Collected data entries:
○ ○ ○ ○
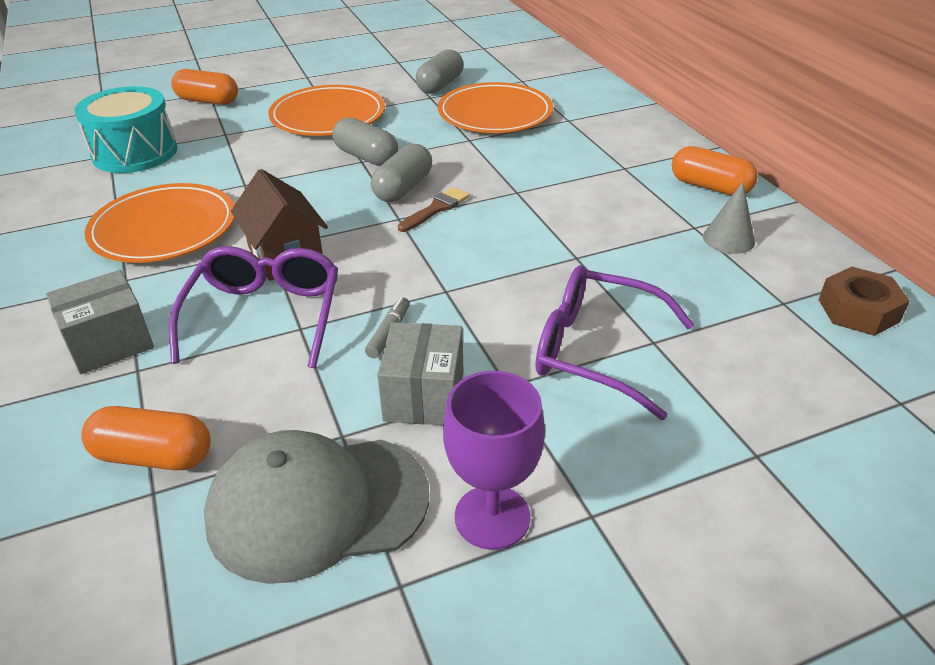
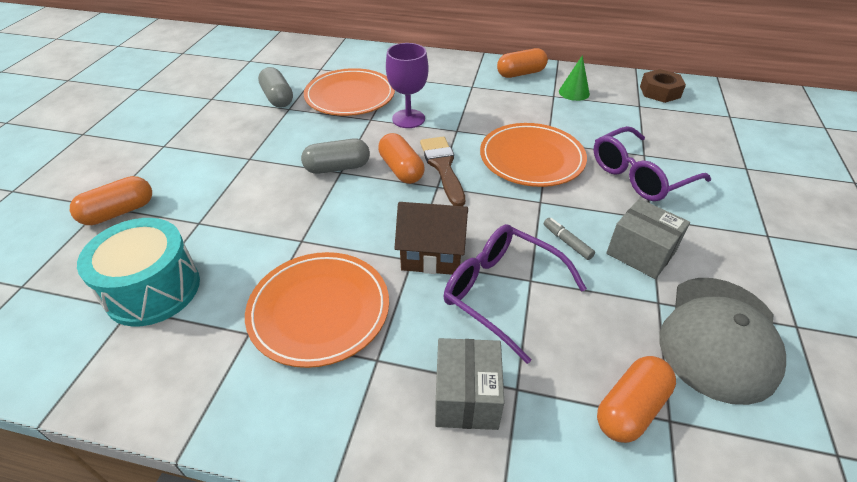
camera: 55 degrees left, 5 degrees up
(328, 116) = (249, 161): orange plate -> orange plate (531, 158)
(403, 188) = (401, 169): grey capsule -> orange capsule
(436, 208) = (442, 167): brown brush -> brown brush, size x1.52
(492, 517) = (756, 269): purple goblet -> purple goblet (408, 119)
(728, 239) = (574, 92): grey cone -> green cone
○ ○ ○ ○
What is being asked: Leaving out the images, return the entries above exactly as they read.

The completed task:
camera: 55 degrees left, 5 degrees up
(328, 116) = (249, 161): orange plate -> orange plate (531, 158)
(403, 188) = (401, 169): grey capsule -> orange capsule
(436, 208) = (442, 167): brown brush -> brown brush, size x1.52
(492, 517) = (756, 269): purple goblet -> purple goblet (408, 119)
(728, 239) = (574, 92): grey cone -> green cone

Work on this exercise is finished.